## WHAT IS REQUIRED
Your task is to copy the lines from the line containing "IC1 pin SW: NET11 -> NET9" through the end of the listing below, both included, without any pictures.

## THE INPUT
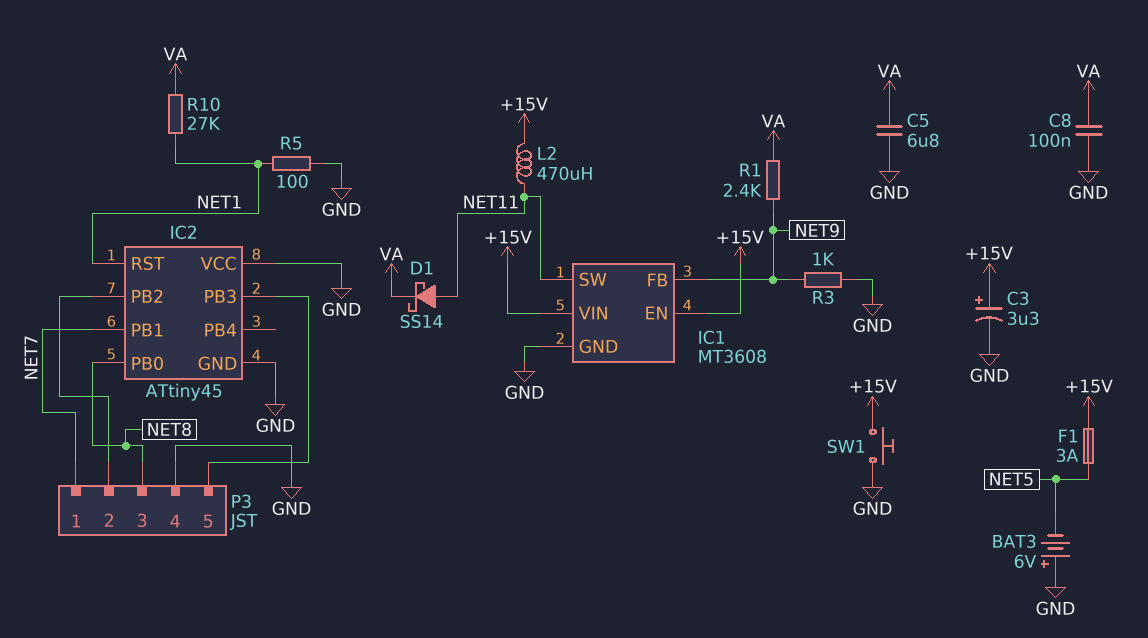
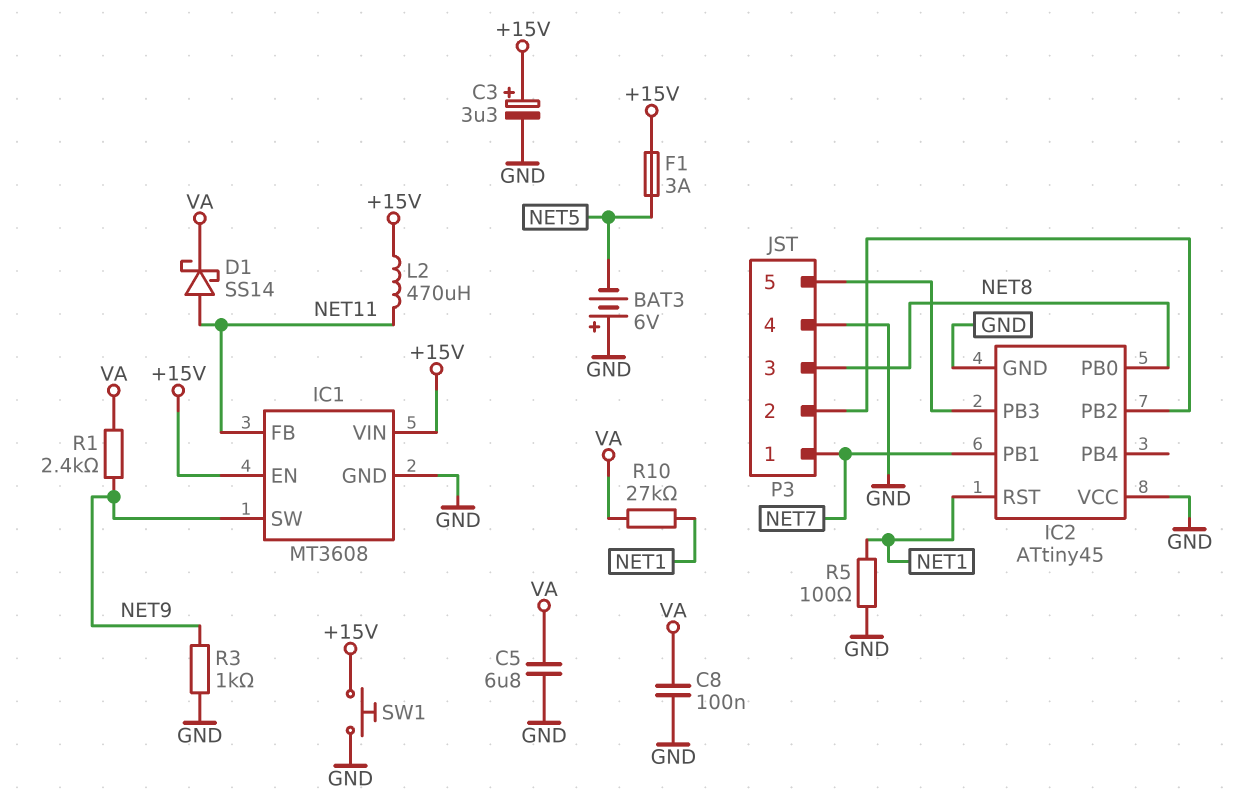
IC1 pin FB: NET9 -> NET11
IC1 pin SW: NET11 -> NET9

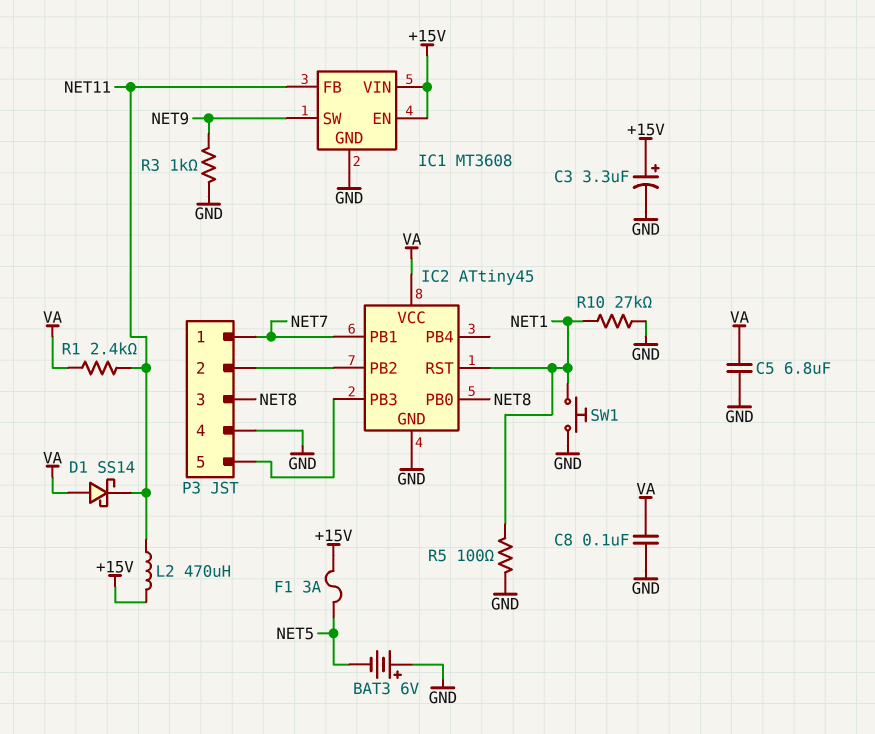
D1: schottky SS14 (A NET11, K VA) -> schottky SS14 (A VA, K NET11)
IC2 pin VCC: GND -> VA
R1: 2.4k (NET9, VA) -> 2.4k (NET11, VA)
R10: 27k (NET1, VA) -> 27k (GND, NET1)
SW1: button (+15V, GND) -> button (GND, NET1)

## RESULT OF THIS TASK
IC1 pin SW: NET11 -> NET9

D1: schottky SS14 (A NET11, K VA) -> schottky SS14 (A VA, K NET11)
IC2 pin VCC: GND -> VA
R1: 2.4k (NET9, VA) -> 2.4k (NET11, VA)
R10: 27k (NET1, VA) -> 27k (GND, NET1)
SW1: button (+15V, GND) -> button (GND, NET1)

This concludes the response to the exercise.